# What the task requires
Your job here is to restate every record exactly, pictures excluded.

# Data to use
──────────

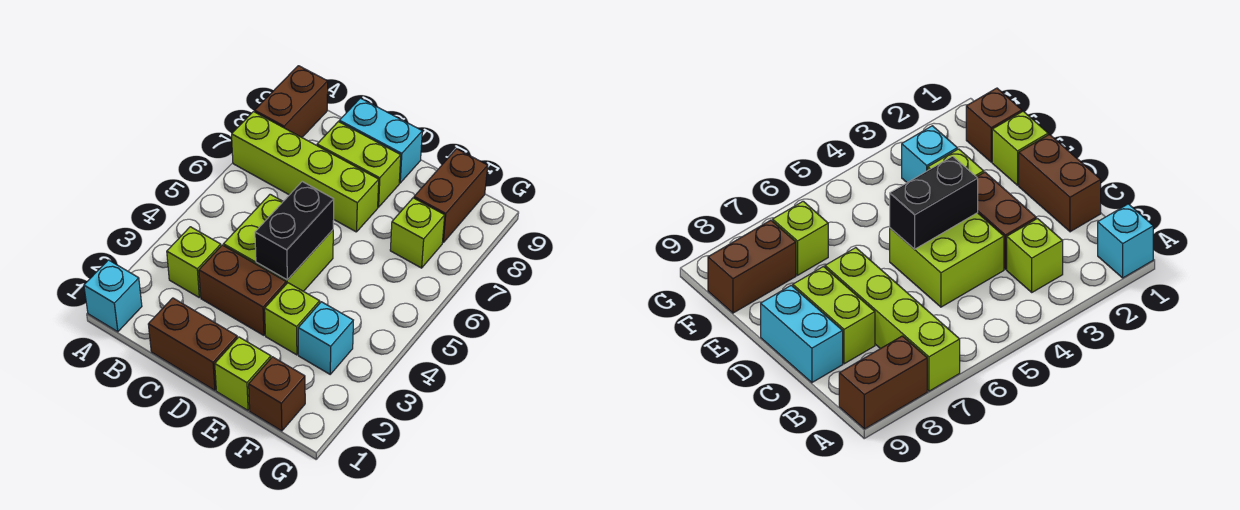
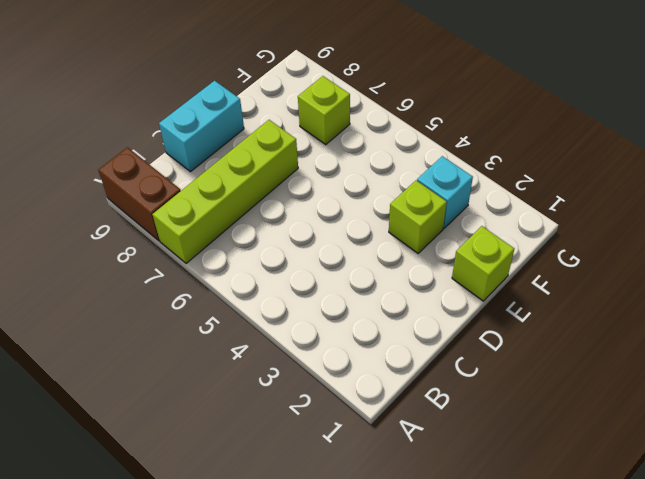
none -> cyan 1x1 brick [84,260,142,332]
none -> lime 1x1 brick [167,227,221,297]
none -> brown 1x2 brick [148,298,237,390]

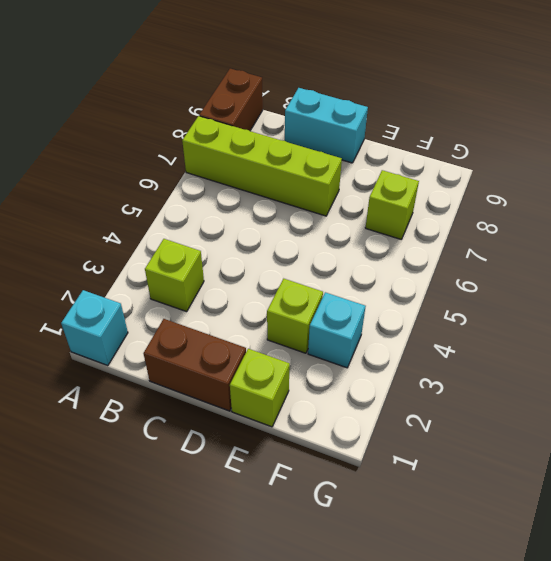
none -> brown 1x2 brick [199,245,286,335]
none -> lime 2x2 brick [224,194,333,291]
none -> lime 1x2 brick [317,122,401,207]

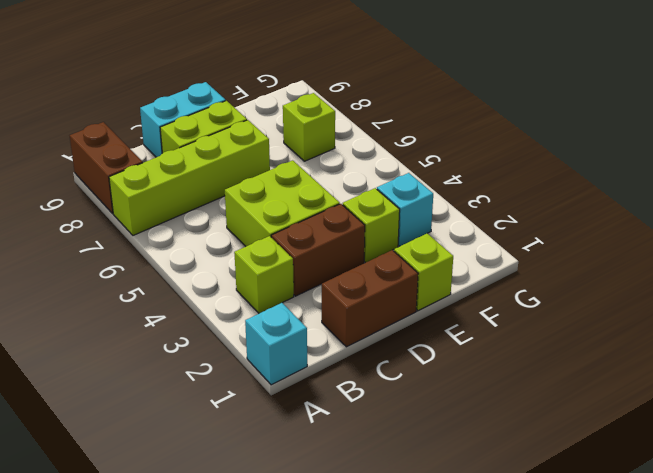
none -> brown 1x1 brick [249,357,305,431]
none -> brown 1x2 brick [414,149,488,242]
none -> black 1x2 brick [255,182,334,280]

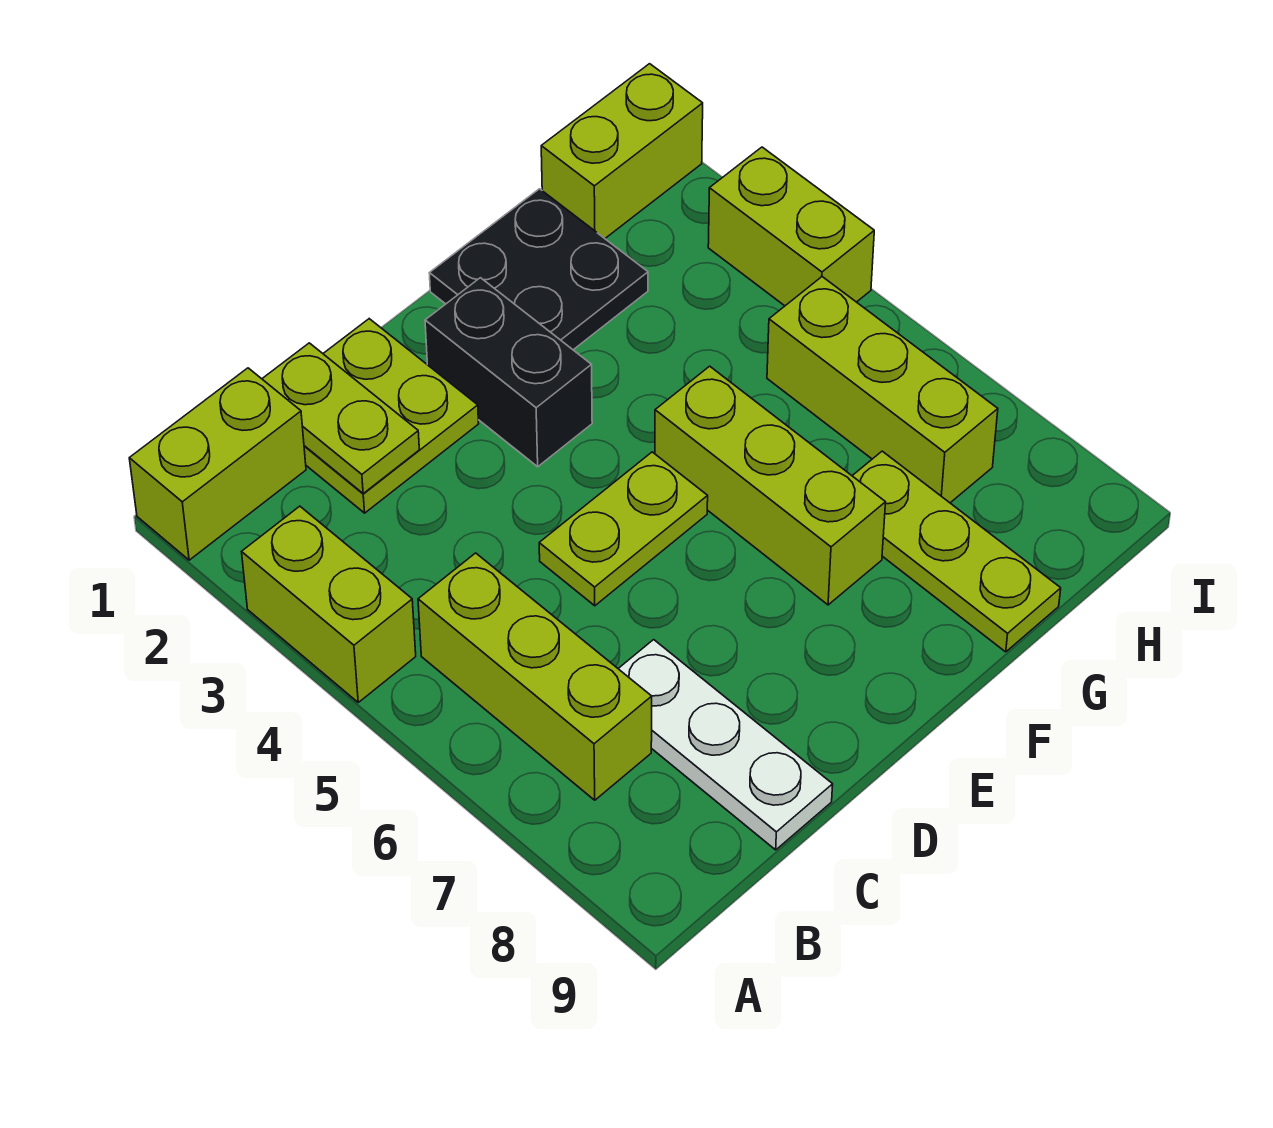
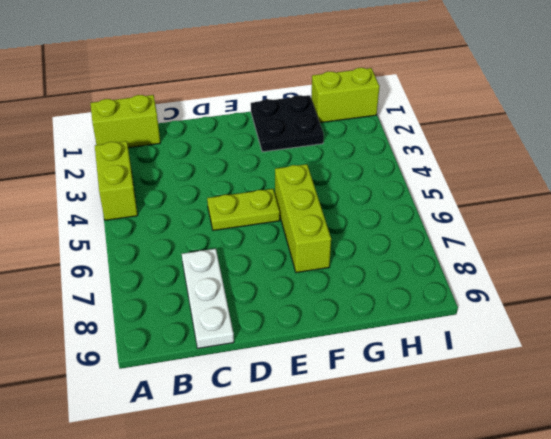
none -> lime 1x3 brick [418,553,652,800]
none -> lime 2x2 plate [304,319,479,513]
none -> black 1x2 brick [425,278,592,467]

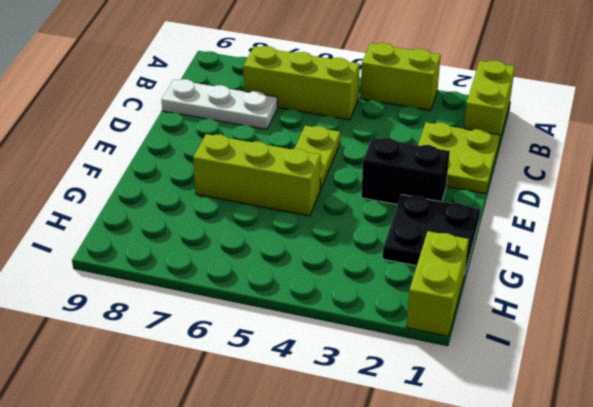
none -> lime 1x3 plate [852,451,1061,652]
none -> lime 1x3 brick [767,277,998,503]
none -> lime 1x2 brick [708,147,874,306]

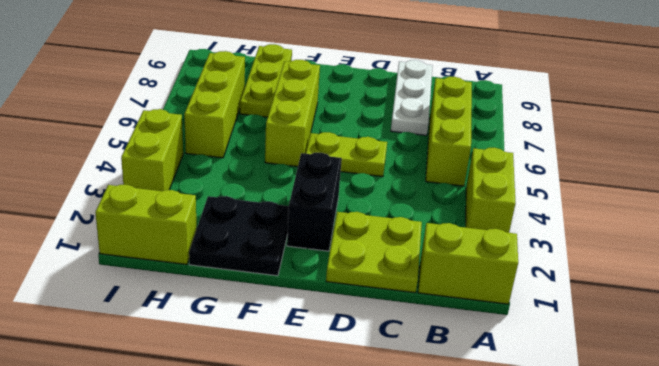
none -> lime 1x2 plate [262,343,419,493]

──────────

# Exercise response
none -> cyan 1x1 brick [84,260,142,332]
none -> lime 1x1 brick [167,227,221,297]
none -> brown 1x2 brick [148,298,237,390]

none -> brown 1x2 brick [199,245,286,335]
none -> lime 2x2 brick [224,194,333,291]
none -> lime 1x2 brick [317,122,401,207]

none -> brown 1x1 brick [249,357,305,431]
none -> brown 1x2 brick [414,149,488,242]
none -> black 1x2 brick [255,182,334,280]

none -> lime 1x3 brick [418,553,652,800]
none -> lime 2x2 plate [304,319,479,513]
none -> black 1x2 brick [425,278,592,467]

none -> lime 1x3 plate [852,451,1061,652]
none -> lime 1x3 brick [767,277,998,503]
none -> lime 1x2 brick [708,147,874,306]

none -> lime 1x2 plate [262,343,419,493]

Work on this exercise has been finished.